▸ **GIVEN PROBLEM**: Copy the entries from the first line through the line that contains "at (102, 90).", swapping "bottle" for "jar" and keeping everything else the same. Leave the pictures out.
==*==
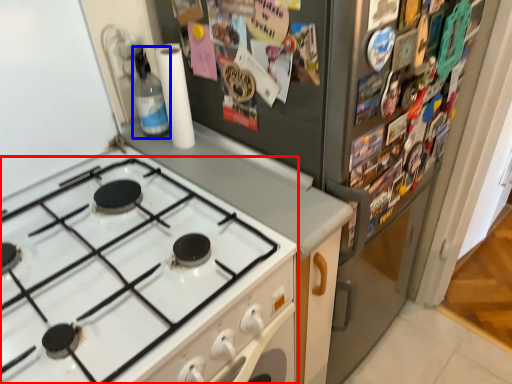
Question: Among these objects, which one is farthest to the camera, gas stove (highlighted by a red box) or bottle (highlighted by a blue box)?

Choices:
 (A) gas stove
 (B) bottle

Answer: (B)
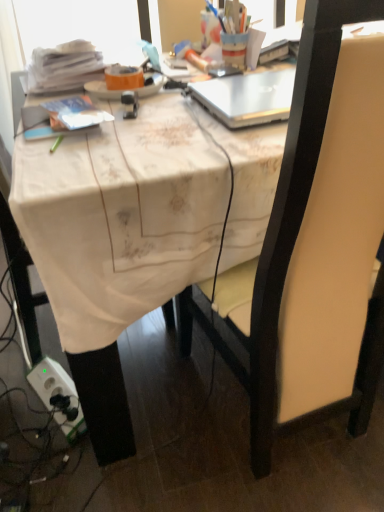
This screenshot has width=384, height=512. What do you see at coordinates (314, 247) in the screenshot? I see `matte black chair at center` at bounding box center [314, 247].

What are the coordinates of `orange matte plate at upper center` in the screenshot? It's located at (102, 90).

Where is `matte black chair at center`? This screenshot has height=512, width=384. matte black chair at center is located at coordinates (314, 247).

From a real-world perspective, which is physically below, silver metallic laptop at upper center or orange matte plate at upper center?

In real-world perspective, orange matte plate at upper center is lower.

Is silver metallic laptop at upper center behind orange matte plate at upper center?

No, it is not.

How far apart are silver metallic laptop at upper center and matte black chair at center?

silver metallic laptop at upper center and matte black chair at center are 16.40 inches apart.

Is silver metallic laptop at upper center with matte black chair at center?

No, silver metallic laptop at upper center is not next to matte black chair at center.

Considering the points (293, 74) and (306, 124), which point is in front, point (293, 74) or point (306, 124)?

The point (306, 124) is in front.

From the image's perspective, between silver metallic laptop at upper center and matte black chair at center, who is located below?

matte black chair at center.

What's the angular difference between orange matte plate at upper center and matte black chair at center's facing directions?

The facing directions of orange matte plate at upper center and matte black chair at center are 3.62 degrees apart.

Between orange matte plate at upper center and matte black chair at center, which one has smaller size?

With smaller size is orange matte plate at upper center.

From the image's perspective, who appears lower, orange matte plate at upper center or matte black chair at center?

matte black chair at center appears lower in the image.

Which is behind, orange matte plate at upper center or matte black chair at center?

orange matte plate at upper center is more distant.

Between white fabric-covered desk at center and silver metallic laptop at upper center, which one has larger width?

With larger width is white fabric-covered desk at center.

Considering the sizes of white fabric-covered desk at center and silver metallic laptop at upper center in the image, is white fabric-covered desk at center taller or shorter than silver metallic laptop at upper center?

white fabric-covered desk at center is taller than silver metallic laptop at upper center.

Where is `desk below the silver metallic laptop at upper center (from a real-world perspective)`? This screenshot has width=384, height=512. desk below the silver metallic laptop at upper center (from a real-world perspective) is located at coordinates (118, 239).

Looking at this image, is matte black chair at center facing away from silver metallic laptop at upper center?

Yes, silver metallic laptop at upper center is at the back of matte black chair at center.

Is the surface of matte black chair at center in direct contact with silver metallic laptop at upper center?

There is a gap between matte black chair at center and silver metallic laptop at upper center.

Can you confirm if matte black chair at center is thinner than silver metallic laptop at upper center?

No, matte black chair at center is not thinner than silver metallic laptop at upper center.

Is matte black chair at center at the right side of silver metallic laptop at upper center?

Correct, you'll find matte black chair at center to the right of silver metallic laptop at upper center.

Consider the image. Which of these two, orange matte plate at upper center or white fabric-covered desk at center, is wider?

Wider between the two is white fabric-covered desk at center.

Consider the image. Does orange matte plate at upper center appear on the right side of white fabric-covered desk at center?

In fact, orange matte plate at upper center is to the left of white fabric-covered desk at center.

Considering the positions of point (140, 91) and point (26, 165), is point (140, 91) closer or farther from the camera than point (26, 165)?

Point (140, 91).

Identify the location of desk in front of the orange matte plate at upper center. (118, 239).

Is silver metallic laptop at upper center facing towards white fabric-covered desk at center?

No, silver metallic laptop at upper center does not turn towards white fabric-covered desk at center.

Locate an element on the screen. desk below the silver metallic laptop at upper center (from a real-world perspective) is located at coordinates (118, 239).

Can you tell me how much silver metallic laptop at upper center and white fabric-covered desk at center differ in facing direction?

There is a 0.772-degree angle between the facing directions of silver metallic laptop at upper center and white fabric-covered desk at center.

From a real-world perspective, is silver metallic laptop at upper center on white fabric-covered desk at center?

Correct, in the physical world, silver metallic laptop at upper center is higher than white fabric-covered desk at center.

Where is `plate above the silver metallic laptop at upper center (from the image's perspective)`? The width and height of the screenshot is (384, 512). plate above the silver metallic laptop at upper center (from the image's perspective) is located at coordinates (102, 90).

Locate an element on the screen. This screenshot has height=512, width=384. laptop behind the matte black chair at center is located at coordinates (247, 97).

Based on their spatial positions, is orange matte plate at upper center or matte black chair at center closer to white fabric-covered desk at center?

matte black chair at center is closer to white fabric-covered desk at center.

In the scene shown: Based on their spatial positions, is white fabric-covered desk at center or orange matte plate at upper center closer to matte black chair at center?

Among the two, white fabric-covered desk at center is located nearer to matte black chair at center.

Looking at the image, which one is located closer to orange matte plate at upper center, matte black chair at center or silver metallic laptop at upper center?

silver metallic laptop at upper center.

Which object lies further to the anchor point white fabric-covered desk at center, matte black chair at center or silver metallic laptop at upper center?

silver metallic laptop at upper center is positioned further to the anchor white fabric-covered desk at center.

Estimate the real-world distances between objects in this image. Which object is further from white fabric-covered desk at center, orange matte plate at upper center or silver metallic laptop at upper center?

orange matte plate at upper center lies further to white fabric-covered desk at center than the other object.

Looking at the image, which one is located closer to silver metallic laptop at upper center, white fabric-covered desk at center or matte black chair at center?

white fabric-covered desk at center is positioned closer to the anchor silver metallic laptop at upper center.

Considering their positions, is silver metallic laptop at upper center positioned closer to orange matte plate at upper center than matte black chair at center?

silver metallic laptop at upper center is closer to orange matte plate at upper center.

Considering their positions, is matte black chair at center positioned closer to silver metallic laptop at upper center than orange matte plate at upper center?

orange matte plate at upper center is closer to silver metallic laptop at upper center.

You are a GUI agent. You are given a task and a screenshot of the screen. Output one action in this format:
    pyautogui.click(x=<x>, y=<y>)
    Task: Click on the laptop between matte black chair at center and orange matte plate at upper center from front to back
    
    Given the screenshot: What is the action you would take?
    pyautogui.click(x=247, y=97)

The width and height of the screenshot is (384, 512). Identify the location of desk between matte black chair at center and silver metallic laptop at upper center along the z-axis. (118, 239).

The height and width of the screenshot is (512, 384). I want to click on desk positioned between matte black chair at center and orange matte plate at upper center from near to far, so click(118, 239).

Locate an element on the screen. laptop between orange matte plate at upper center and white fabric-covered desk at center is located at coordinates (247, 97).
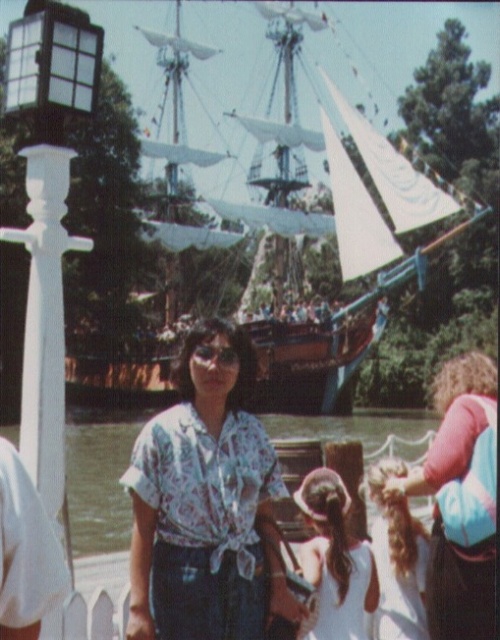
Can you confirm if curly hair at center is thinner than white fabric dress at center?

No.

What are the coordinates of `curly hair at center` in the screenshot? It's located at (444, 509).

The image size is (500, 640). In order to click on curly hair at center in this screenshot , I will do `click(444, 509)`.

Locate an element on the screen. This screenshot has width=500, height=640. wooden ship at center is located at coordinates 309,365.

Who is positioned more to the right, wooden ship at center or blonde hair at lower right?

blonde hair at lower right

Between point (112, 253) and point (393, 618), which one is positioned behind?

The point (112, 253) is more distant.

This screenshot has height=640, width=500. I want to click on wooden ship at center, so click(x=309, y=365).

Who is positioned more to the left, white fabric dress at center or blonde hair at lower right?

From the viewer's perspective, white fabric dress at center appears more on the left side.

Who is more distant from viewer, (342, 525) or (383, 625)?

Positioned behind is point (342, 525).

Does point (322, 536) lie behind point (391, 524)?

No, (322, 536) is in front of (391, 524).

The height and width of the screenshot is (640, 500). Identify the location of white fabric dress at center. (335, 560).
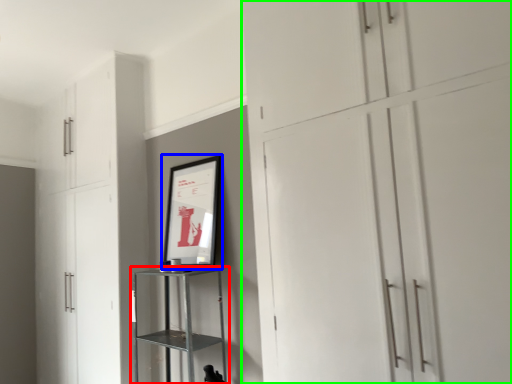
Question: Considering the real-world distances, which object is closest to shelf (highlighted by a red box)? picture frame (highlighted by a blue box) or cupboard (highlighted by a green box).

Choices:
 (A) picture frame
 (B) cupboard

Answer: (A)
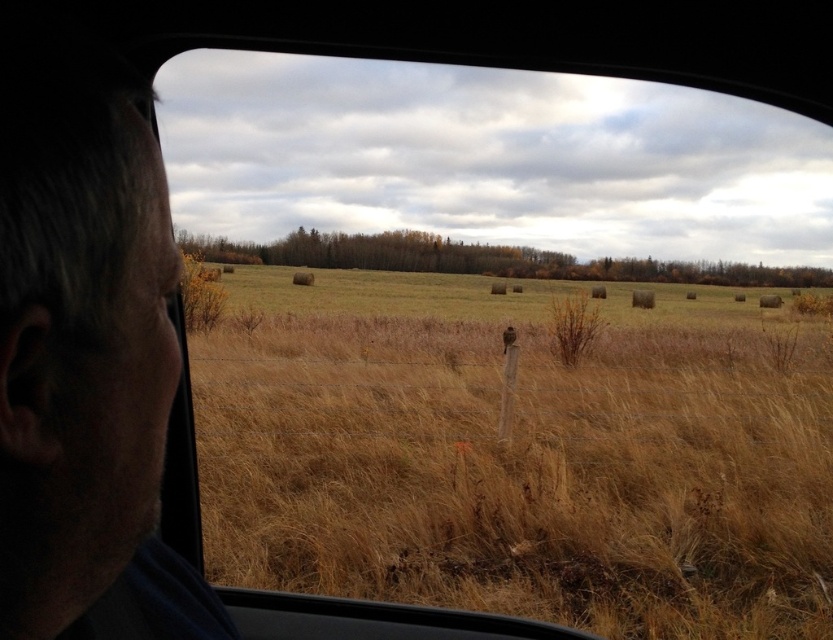
You are sitting in the back seat of the car and notice two points outside through the rear window. The first point is at coordinate [707,516] and the second is at [101,88]. Which point is closer to the car?

Point [101,88] is closer to the car because it is in front of point [707,516], which is further away.

You are sitting in the back seat of a car and looking out the rear window. You see dry grass at center and gray hair at left. Which object is closer to you?

The dry grass at center is closer to you because it is further to the viewer than gray hair at left.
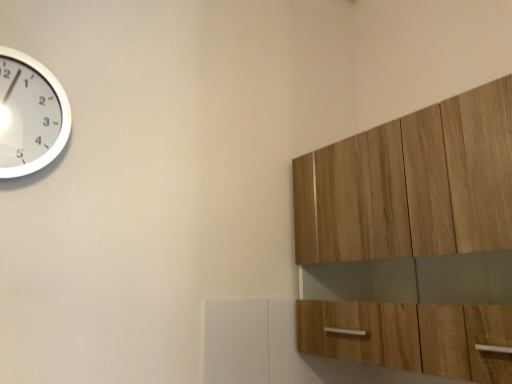
What do you see at coordinates (412, 184) in the screenshot? I see `light wood cabinet at upper right` at bounding box center [412, 184].

Image resolution: width=512 pixels, height=384 pixels. I want to click on light wood cabinet at upper right, so tap(412, 184).

This screenshot has width=512, height=384. Describe the element at coordinates (30, 115) in the screenshot. I see `white metallic clock at upper left` at that location.

Locate an element on the screen. This screenshot has width=512, height=384. white metallic clock at upper left is located at coordinates (30, 115).

Measure the distance between point (27, 62) and camera.

36.34 inches.

What is the approximate height of white metallic clock at upper left?

The height of white metallic clock at upper left is 29.07 centimeters.

Identify the location of light wood cabinet at upper right. (412, 184).

Which is more to the left, light wood cabinet at upper right or white metallic clock at upper left?

white metallic clock at upper left is more to the left.

In the image, is light wood cabinet at upper right positioned in front of or behind white metallic clock at upper left?

light wood cabinet at upper right is positioned closer to the viewer than white metallic clock at upper left.

Which is farther from the camera, [379,257] or [37,79]?

The point [379,257] is behind.

From the image's perspective, which one is positioned higher, light wood cabinet at upper right or white metallic clock at upper left?

white metallic clock at upper left, from the image's perspective.

From a real-world perspective, which object rests below the other?

light wood cabinet at upper right is physically lower.

Which of these two, light wood cabinet at upper right or white metallic clock at upper left, is wider?

Wider between the two is light wood cabinet at upper right.

Considering the sizes of objects light wood cabinet at upper right and white metallic clock at upper left in the image provided, who is taller, light wood cabinet at upper right or white metallic clock at upper left?

light wood cabinet at upper right.

Considering the relative sizes of light wood cabinet at upper right and white metallic clock at upper left in the image provided, is light wood cabinet at upper right bigger than white metallic clock at upper left?

Indeed, light wood cabinet at upper right has a larger size compared to white metallic clock at upper left.

Is light wood cabinet at upper right spatially inside white metallic clock at upper left, or outside of it?

light wood cabinet at upper right lies outside white metallic clock at upper left.

Is light wood cabinet at upper right next to white metallic clock at upper left?

No, light wood cabinet at upper right is not beside white metallic clock at upper left.

Is light wood cabinet at upper right facing towards white metallic clock at upper left?

Yes, light wood cabinet at upper right is aimed at white metallic clock at upper left.

How different are the orientations of light wood cabinet at upper right and white metallic clock at upper left in degrees?

88.4 degrees.

Locate an element on the screen. wall clock that appears above the light wood cabinet at upper right (from the image's perspective) is located at coordinates (30, 115).

Which object is positioned more to the left, white metallic clock at upper left or light wood cabinet at upper right?

white metallic clock at upper left is more to the left.

Is white metallic clock at upper left behind light wood cabinet at upper right?

Yes, white metallic clock at upper left is further from the camera.

Which point is more forward, (60, 130) or (297, 313)?

The point (60, 130) is closer.

From the image's perspective, is white metallic clock at upper left over light wood cabinet at upper right?

Yes, from the image's perspective, white metallic clock at upper left is on top of light wood cabinet at upper right.

From a real-world perspective, is white metallic clock at upper left physically located above or below light wood cabinet at upper right?

Clearly, from a real-world perspective, white metallic clock at upper left is above light wood cabinet at upper right.

In the scene shown: Which of these two, white metallic clock at upper left or light wood cabinet at upper right, is wider?

With larger width is light wood cabinet at upper right.

Considering the sizes of objects white metallic clock at upper left and light wood cabinet at upper right in the image provided, who is taller, white metallic clock at upper left or light wood cabinet at upper right?

light wood cabinet at upper right.

Looking at the image, does white metallic clock at upper left seem bigger or smaller compared to light wood cabinet at upper right?

In the image, white metallic clock at upper left appears to be smaller than light wood cabinet at upper right.

Is light wood cabinet at upper right located within white metallic clock at upper left?

No.

Are white metallic clock at upper left and light wood cabinet at upper right located far from each other?

No.

Is white metallic clock at upper left facing away from light wood cabinet at upper right?

white metallic clock at upper left is not turned away from light wood cabinet at upper right.

This screenshot has height=384, width=512. In order to click on cabinetry on the right of white metallic clock at upper left in this screenshot , I will do `click(412, 184)`.

Find the location of a particular element. Image resolution: width=512 pixels, height=384 pixels. wall clock that appears on the left of light wood cabinet at upper right is located at coordinates (30, 115).

The height and width of the screenshot is (384, 512). I want to click on cabinetry beneath the white metallic clock at upper left (from a real-world perspective), so click(x=412, y=184).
==*==
▸ **TASK ANSWER**:
Question: Among these objects, which one is farthest to the camera, gas stove (highlighted by a red box) or jar (highlighted by a blue box)?

Choices:
 (A) gas stove
 (B) jar

Answer: (B)
This screenshot has width=384, height=512. What do you see at coordinates (314, 247) in the screenshot? I see `matte black chair at center` at bounding box center [314, 247].

What are the coordinates of `orange matte plate at upper center` in the screenshot? It's located at (102, 90).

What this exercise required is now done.